__EXERCISE PROMPT__. Your answer must be the full set of entries, reproduced exactly.

(DATA PROVIDED Opens)

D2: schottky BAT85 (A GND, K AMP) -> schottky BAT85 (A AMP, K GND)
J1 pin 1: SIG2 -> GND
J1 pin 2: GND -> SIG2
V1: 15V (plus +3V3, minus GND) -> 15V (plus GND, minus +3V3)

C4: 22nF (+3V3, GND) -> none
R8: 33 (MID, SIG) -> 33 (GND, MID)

(DATA PROVIDED Closes)

__RESPONSE TO THIS EXERCISE__.
D2: schottky BAT85 (A GND, K AMP) -> schottky BAT85 (A AMP, K GND)
J1 pin 1: SIG2 -> GND
J1 pin 2: GND -> SIG2
V1: 15V (plus +3V3, minus GND) -> 15V (plus GND, minus +3V3)

C4: 22nF (+3V3, GND) -> none
R8: 33 (MID, SIG) -> 33 (GND, MID)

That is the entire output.